== Segment start ==

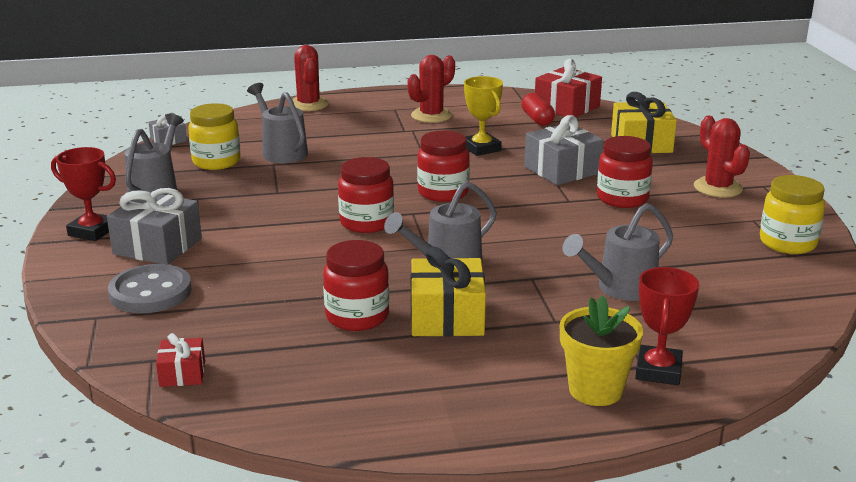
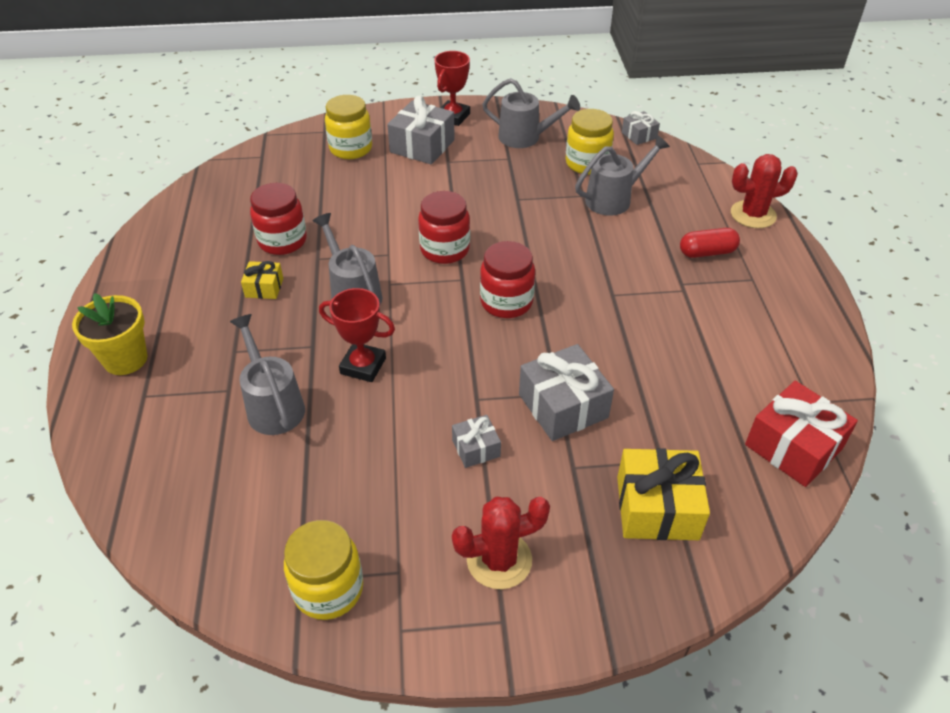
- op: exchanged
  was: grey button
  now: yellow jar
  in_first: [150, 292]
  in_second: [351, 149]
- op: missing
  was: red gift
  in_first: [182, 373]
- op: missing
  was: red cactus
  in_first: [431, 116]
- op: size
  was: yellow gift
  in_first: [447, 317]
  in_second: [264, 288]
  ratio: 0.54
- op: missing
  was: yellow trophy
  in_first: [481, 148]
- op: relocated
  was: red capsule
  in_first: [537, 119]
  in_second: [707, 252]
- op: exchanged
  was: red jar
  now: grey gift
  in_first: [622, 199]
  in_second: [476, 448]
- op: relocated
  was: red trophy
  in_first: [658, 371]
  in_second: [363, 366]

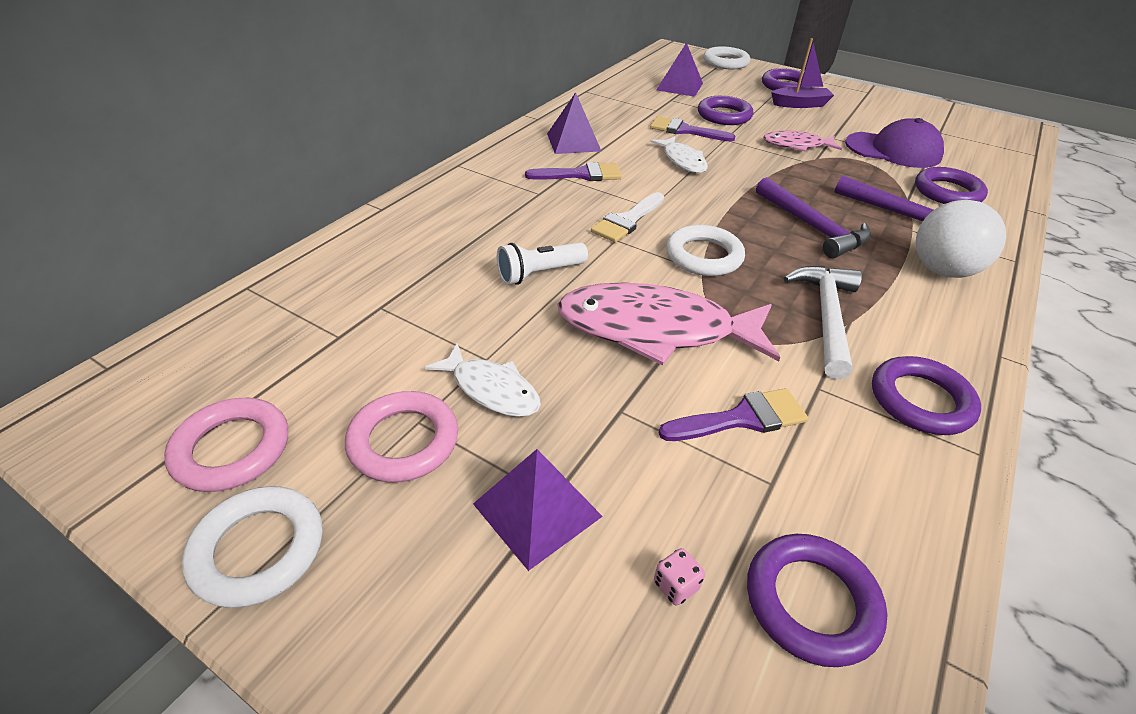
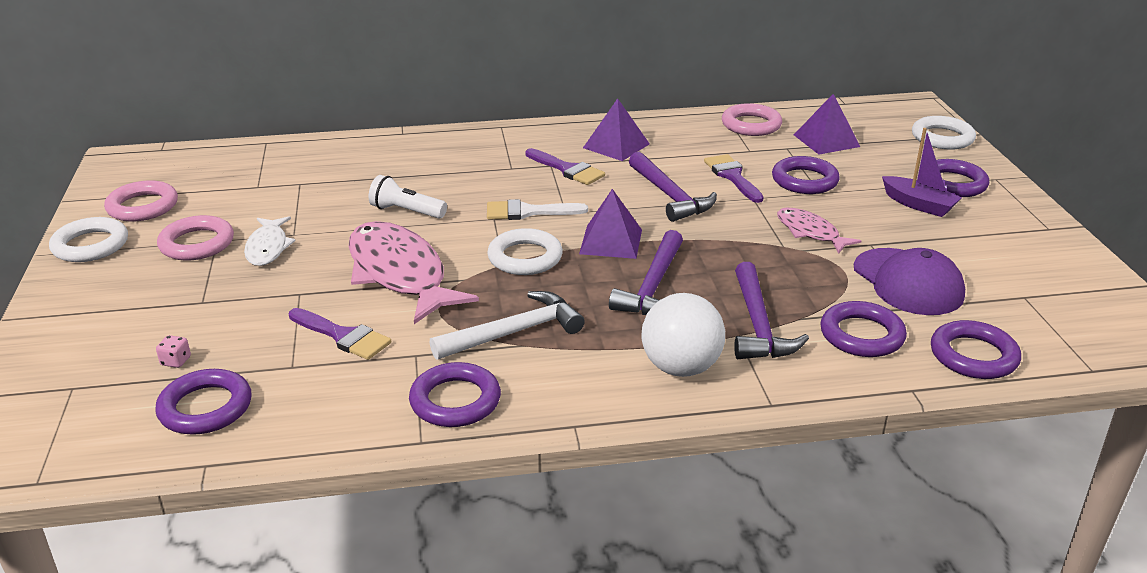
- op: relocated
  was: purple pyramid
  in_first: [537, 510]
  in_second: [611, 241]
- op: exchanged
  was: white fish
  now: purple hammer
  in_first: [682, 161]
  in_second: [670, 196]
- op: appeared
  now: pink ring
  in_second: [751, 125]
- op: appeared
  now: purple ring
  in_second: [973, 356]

== Segment end ==

■ Work task
From the entries above, pull out each line that includes "yellow".

■ Response to the exercise
  now: yellow jar
  was: yellow gift
  was: yellow trophy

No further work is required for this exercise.